**Input data**.
[Start of Attachment]

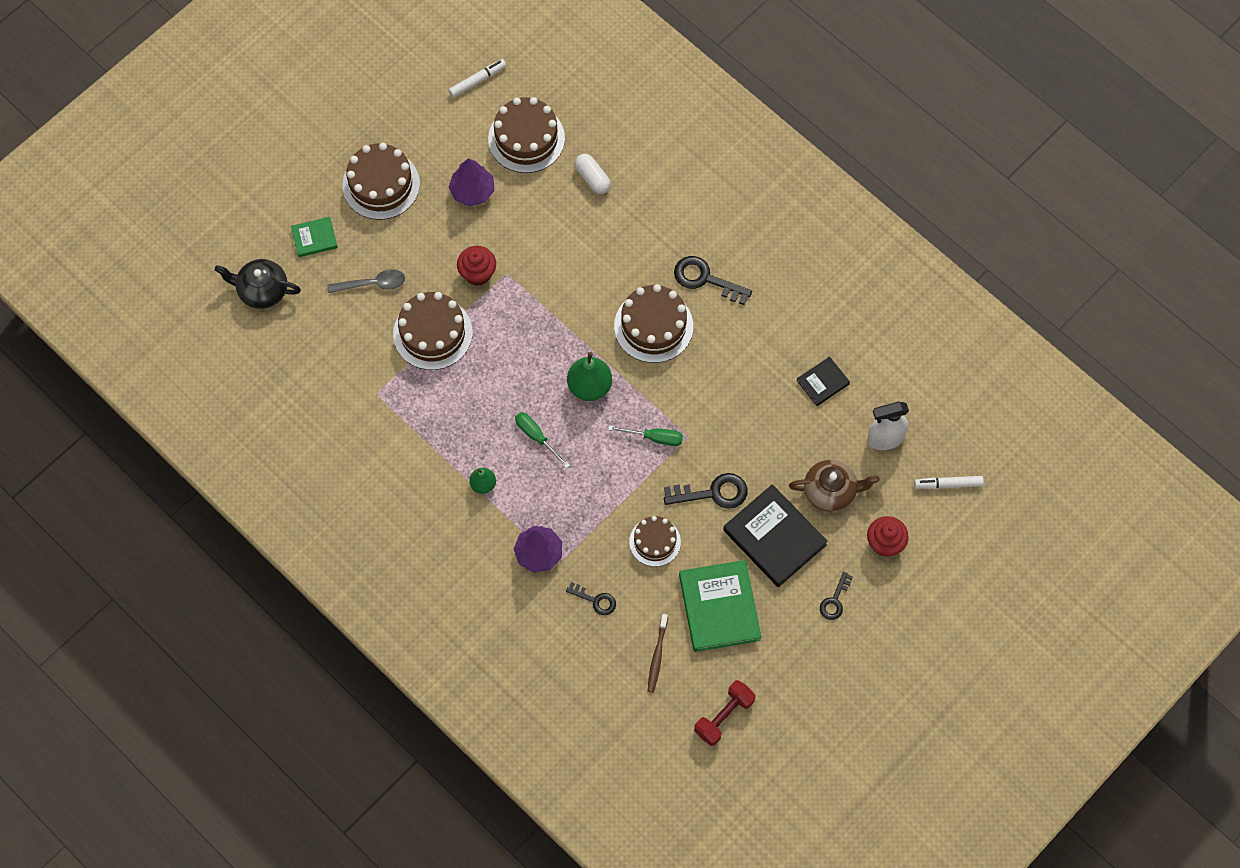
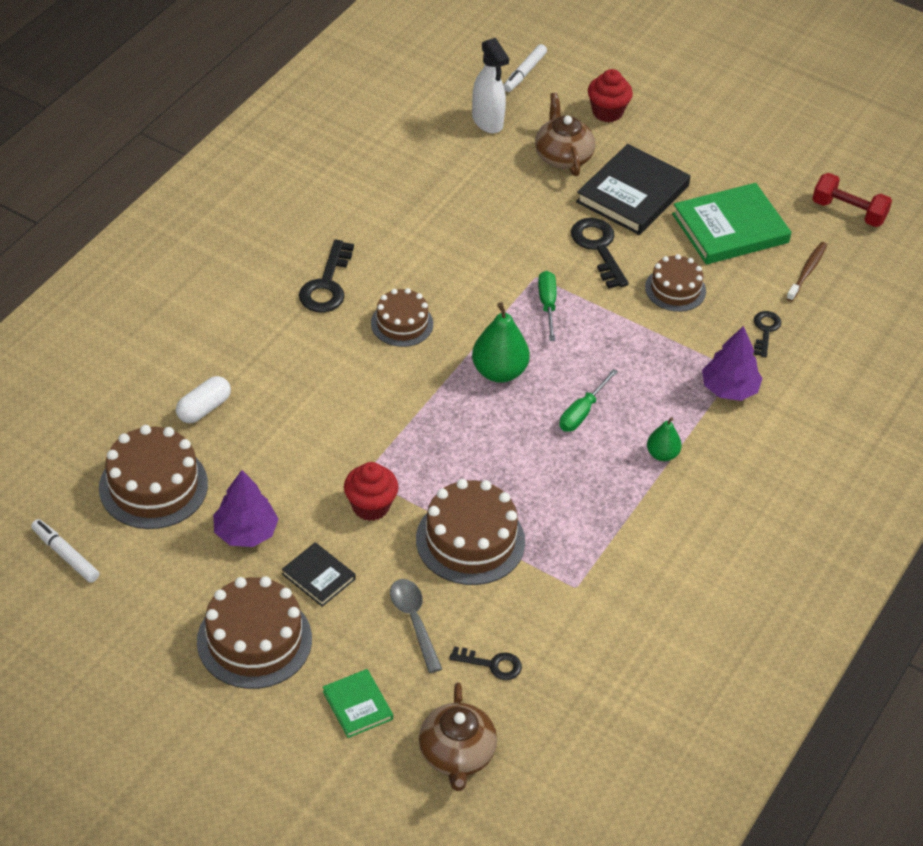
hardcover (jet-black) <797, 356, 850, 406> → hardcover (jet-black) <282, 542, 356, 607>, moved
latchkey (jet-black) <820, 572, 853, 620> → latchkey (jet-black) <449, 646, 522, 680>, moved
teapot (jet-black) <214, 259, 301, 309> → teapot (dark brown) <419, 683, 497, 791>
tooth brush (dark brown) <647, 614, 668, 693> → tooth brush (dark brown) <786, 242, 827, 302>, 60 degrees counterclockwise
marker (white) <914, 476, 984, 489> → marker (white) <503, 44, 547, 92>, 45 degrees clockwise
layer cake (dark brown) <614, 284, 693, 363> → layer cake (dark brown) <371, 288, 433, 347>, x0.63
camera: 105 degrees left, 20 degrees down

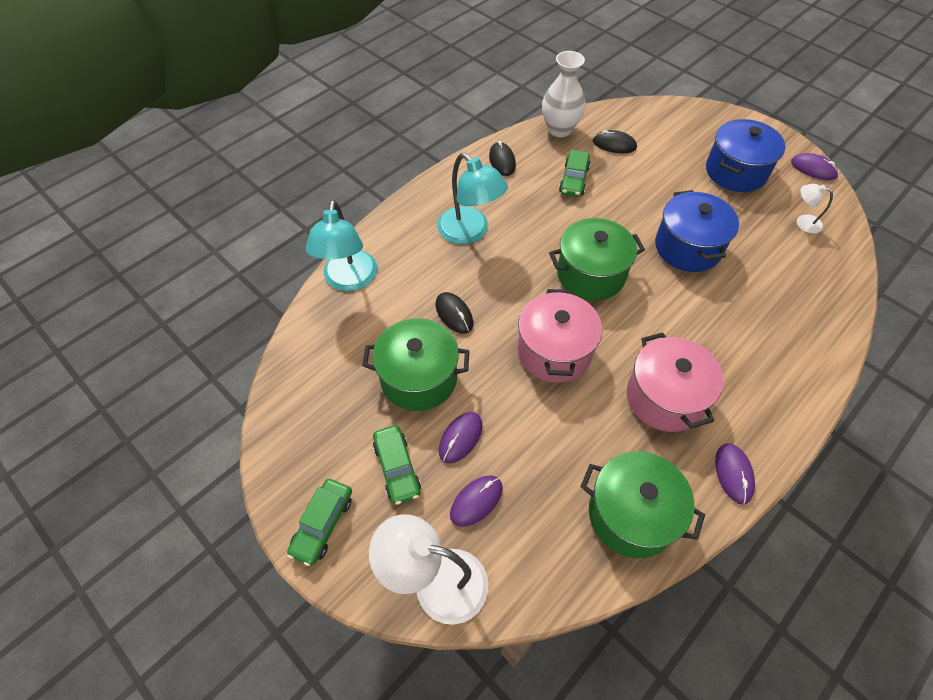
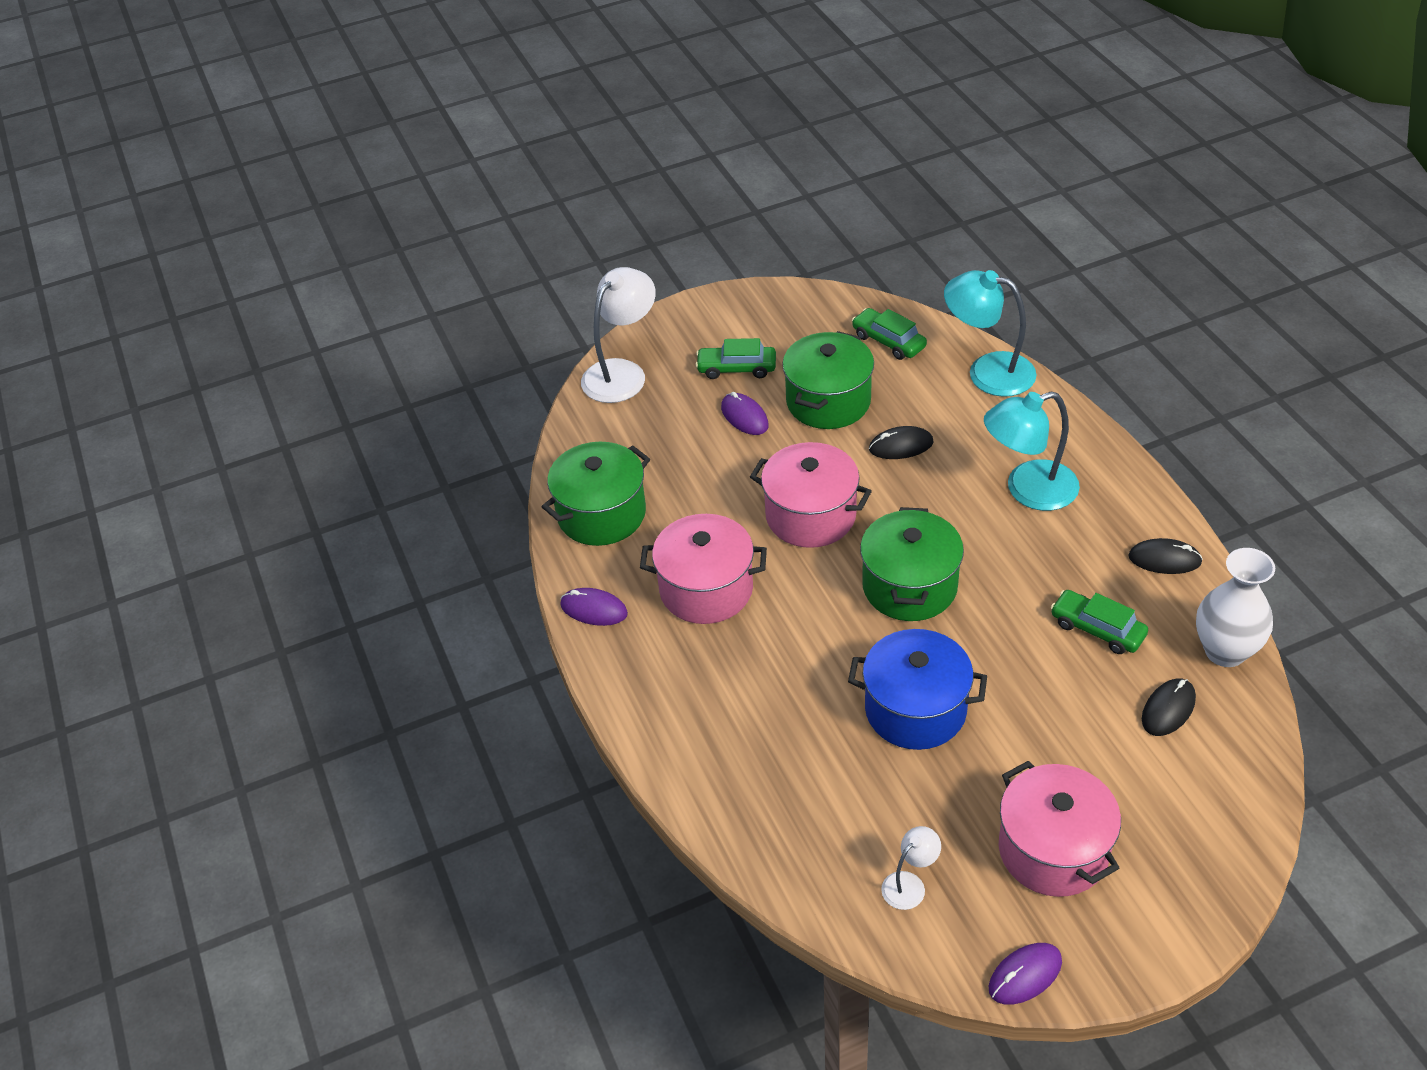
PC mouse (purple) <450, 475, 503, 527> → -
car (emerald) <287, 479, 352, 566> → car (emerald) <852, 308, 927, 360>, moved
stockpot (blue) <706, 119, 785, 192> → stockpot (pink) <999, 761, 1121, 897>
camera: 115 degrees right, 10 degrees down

[End of Attachment]

Give back the records above exactly, limited to the lines between the one holding "latchkey (jet-black) <820, 572, 853, 620>" and the one holding "marker (white) <914, 476, 984, 489>", inclusive.

latchkey (jet-black) <820, 572, 853, 620> → latchkey (jet-black) <449, 646, 522, 680>, moved
teapot (jet-black) <214, 259, 301, 309> → teapot (dark brown) <419, 683, 497, 791>
tooth brush (dark brown) <647, 614, 668, 693> → tooth brush (dark brown) <786, 242, 827, 302>, 60 degrees counterclockwise
marker (white) <914, 476, 984, 489> → marker (white) <503, 44, 547, 92>, 45 degrees clockwise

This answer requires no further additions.